What is expected:
An exact copy of every entry is needed here; the images stay out.

* * *

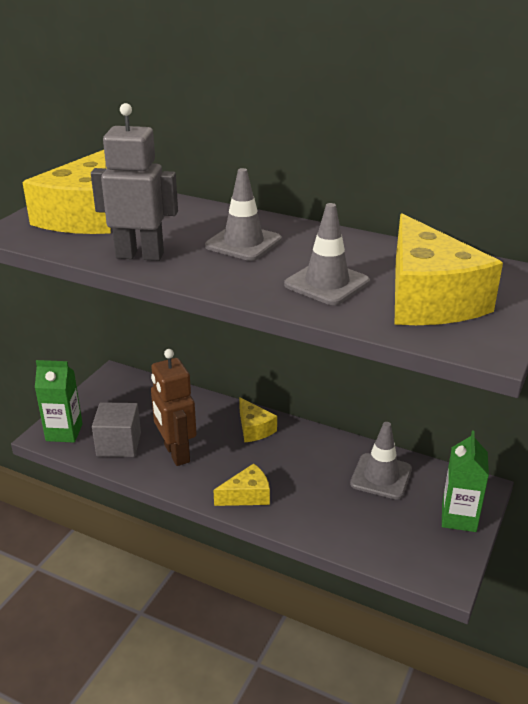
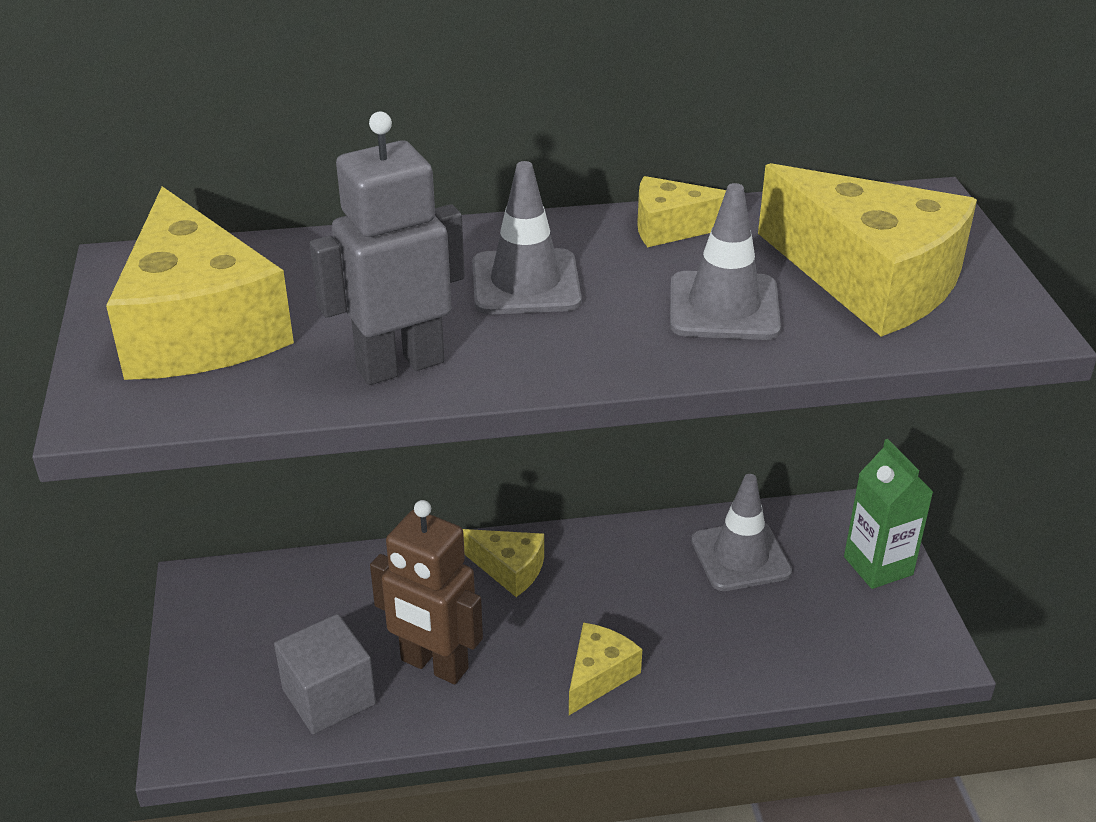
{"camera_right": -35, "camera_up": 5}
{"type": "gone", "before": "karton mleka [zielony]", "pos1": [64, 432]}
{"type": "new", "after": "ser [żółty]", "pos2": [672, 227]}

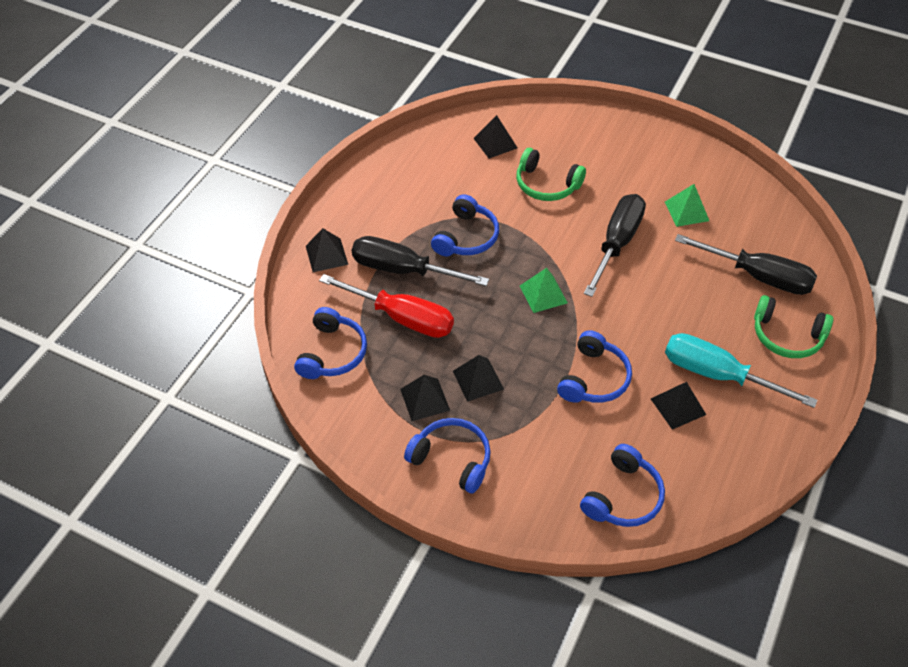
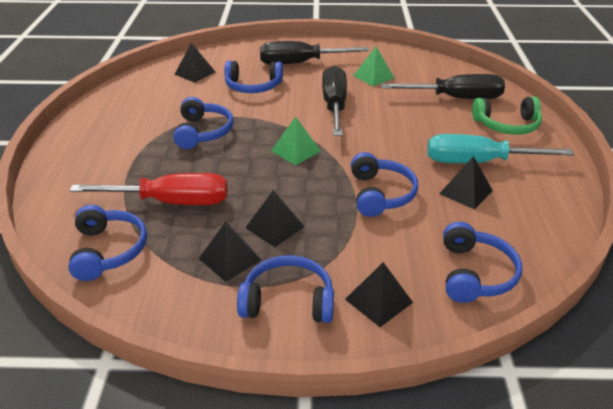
{"camera_right": -25, "camera_up": -15}
{"type": "shifted", "before": "piramida [czarny]", "pos1": [326, 255], "pos2": [379, 300]}
{"type": "shifted", "before": "śrubokręt [czarny]", "pos1": [404, 270], "pos2": [300, 63]}
{"type": "repainted", "before": "słuchawki [zielony]", "after": "słuchawki [niebieski]", "pos1": [546, 185], "pos2": [253, 86]}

* * *

Your response:
{"camera_right": -35, "camera_up": 5}
{"type": "gone", "before": "karton mleka [zielony]", "pos1": [64, 432]}
{"type": "new", "after": "ser [żółty]", "pos2": [672, 227]}

{"camera_right": -25, "camera_up": -15}
{"type": "shifted", "before": "piramida [czarny]", "pos1": [326, 255], "pos2": [379, 300]}
{"type": "shifted", "before": "śrubokręt [czarny]", "pos1": [404, 270], "pos2": [300, 63]}
{"type": "repainted", "before": "słuchawki [zielony]", "after": "słuchawki [niebieski]", "pos1": [546, 185], "pos2": [253, 86]}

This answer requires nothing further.